▶ [EXERCISE INSTRUCTIONS]:
Would you please output, word for word, the span of the listing below that opens on the line containing "(176, 340) = (221, 548): purple" and closes on the line containing "(631, 352) = (446, 328): black"? Include both ends and nothing more.

----- RAW DATA -----

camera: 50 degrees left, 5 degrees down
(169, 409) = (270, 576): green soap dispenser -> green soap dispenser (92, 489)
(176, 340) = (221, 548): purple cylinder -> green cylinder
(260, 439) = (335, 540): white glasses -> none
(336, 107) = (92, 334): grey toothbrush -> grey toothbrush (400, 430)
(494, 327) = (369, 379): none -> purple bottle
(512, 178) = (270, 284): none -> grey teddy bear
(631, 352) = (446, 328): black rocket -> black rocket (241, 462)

-----
----- RAW DATA -----

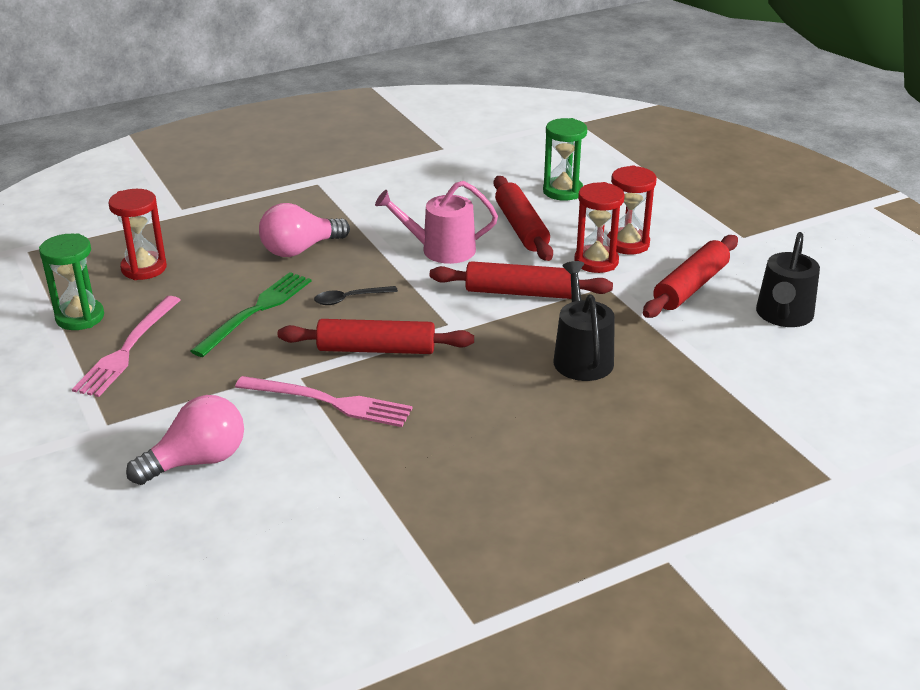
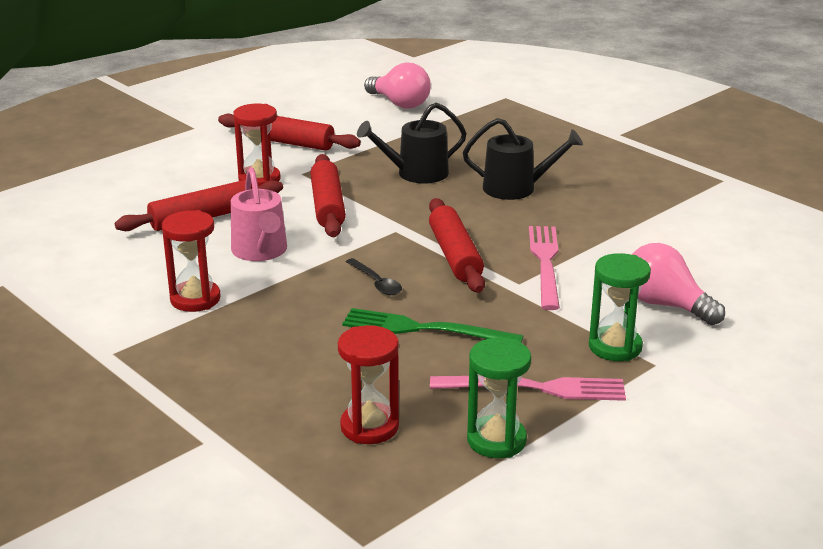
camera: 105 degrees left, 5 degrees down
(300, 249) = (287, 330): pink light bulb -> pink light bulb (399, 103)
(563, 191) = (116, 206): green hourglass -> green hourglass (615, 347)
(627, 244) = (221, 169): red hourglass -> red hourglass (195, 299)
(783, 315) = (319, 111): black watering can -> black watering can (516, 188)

-----

▶ [SOLUTION]:
(176, 340) = (221, 548): purple cylinder -> green cylinder
(260, 439) = (335, 540): white glasses -> none
(336, 107) = (92, 334): grey toothbrush -> grey toothbrush (400, 430)
(494, 327) = (369, 379): none -> purple bottle
(512, 178) = (270, 284): none -> grey teddy bear
(631, 352) = (446, 328): black rocket -> black rocket (241, 462)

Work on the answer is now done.